WHAT YOU SHOULD DO: Count every line of the material that holds the string "turquoise". Respond with the total only.

RECORDS TO PROCESS:
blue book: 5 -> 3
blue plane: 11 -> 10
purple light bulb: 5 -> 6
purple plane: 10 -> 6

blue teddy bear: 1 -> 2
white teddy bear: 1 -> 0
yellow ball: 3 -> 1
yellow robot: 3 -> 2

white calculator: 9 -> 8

---

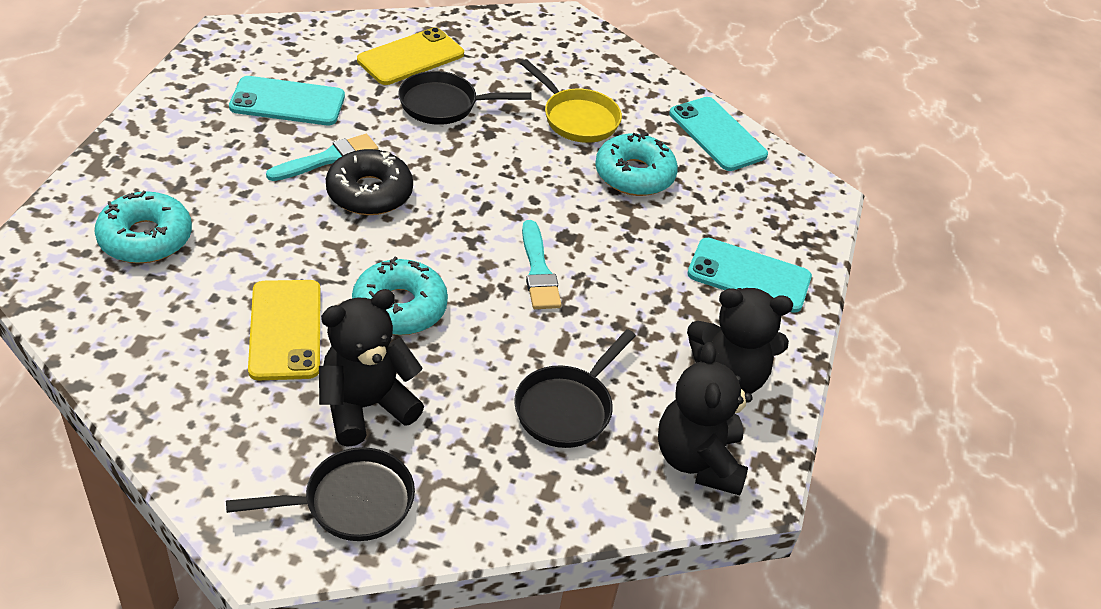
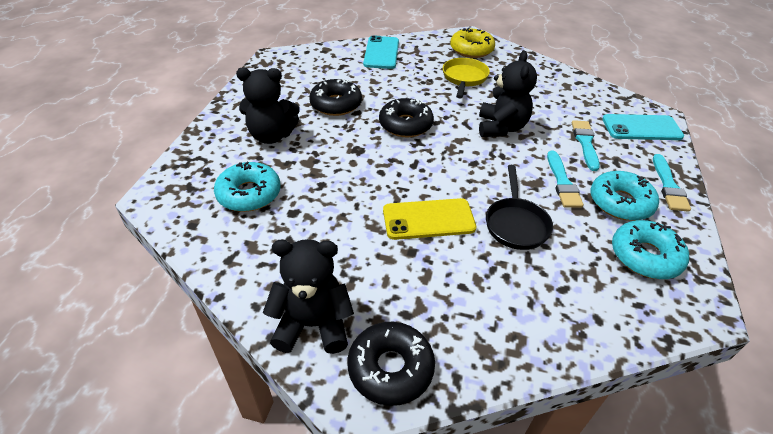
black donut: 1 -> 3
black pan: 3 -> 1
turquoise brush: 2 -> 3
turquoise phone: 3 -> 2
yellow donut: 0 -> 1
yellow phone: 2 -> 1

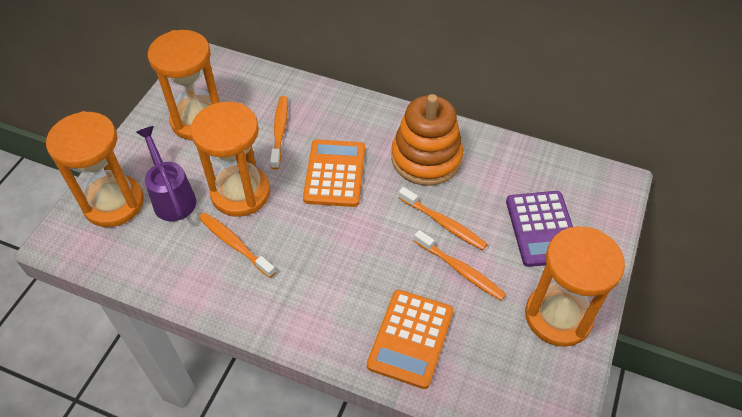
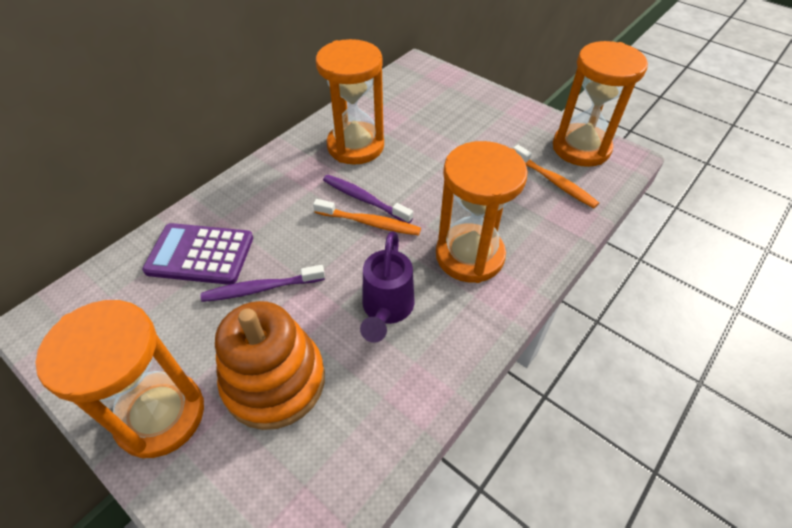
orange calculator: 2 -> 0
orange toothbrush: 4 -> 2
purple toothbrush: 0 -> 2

--

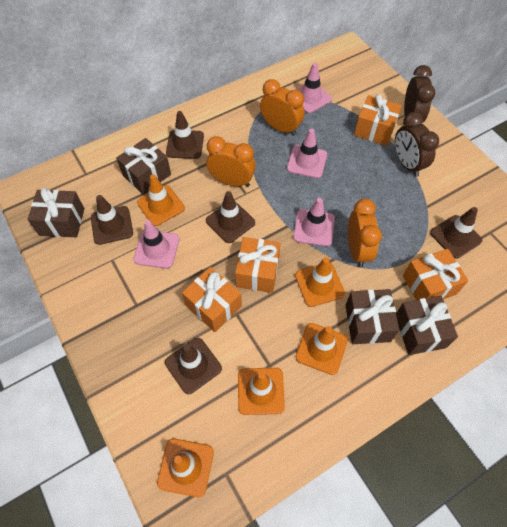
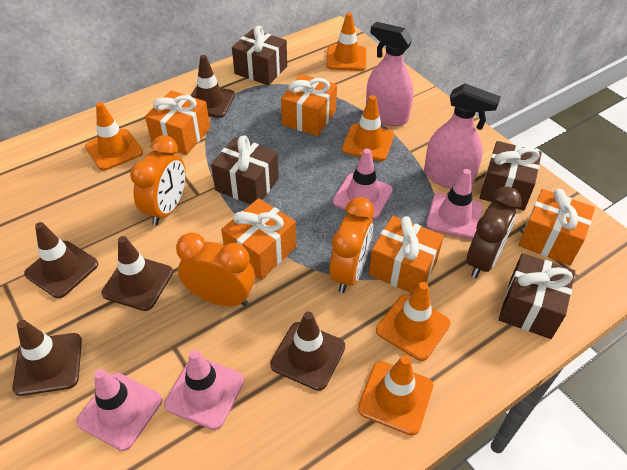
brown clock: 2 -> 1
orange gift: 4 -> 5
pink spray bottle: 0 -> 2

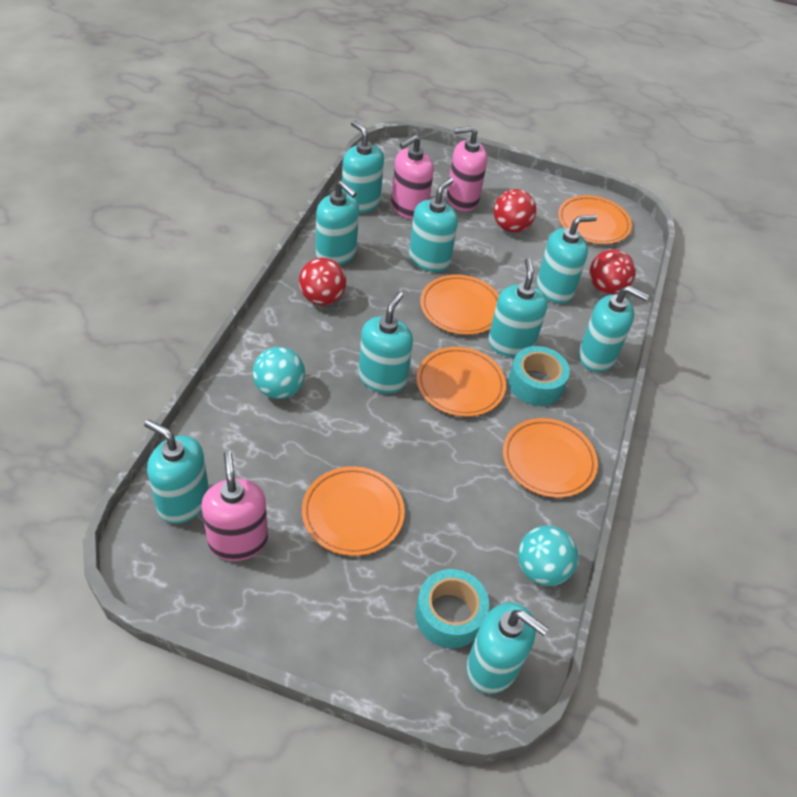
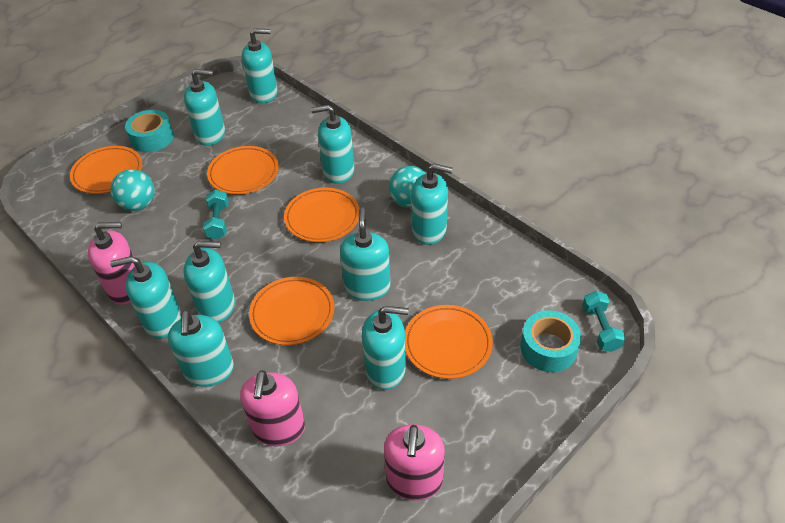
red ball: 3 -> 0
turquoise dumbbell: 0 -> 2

TASK RESULT: 3